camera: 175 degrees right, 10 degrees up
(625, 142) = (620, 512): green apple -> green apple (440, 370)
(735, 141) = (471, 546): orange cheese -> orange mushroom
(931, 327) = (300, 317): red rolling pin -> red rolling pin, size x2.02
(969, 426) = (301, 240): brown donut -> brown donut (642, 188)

TASK TO COMPLETE
An exact copy of every record is required.

OUTPUT FOR THIS EXERCISE
camera: 175 degrees right, 10 degrees up
(625, 142) = (620, 512): green apple -> green apple (440, 370)
(735, 141) = (471, 546): orange cheese -> orange mushroom
(931, 327) = (300, 317): red rolling pin -> red rolling pin, size x2.02
(969, 426) = (301, 240): brown donut -> brown donut (642, 188)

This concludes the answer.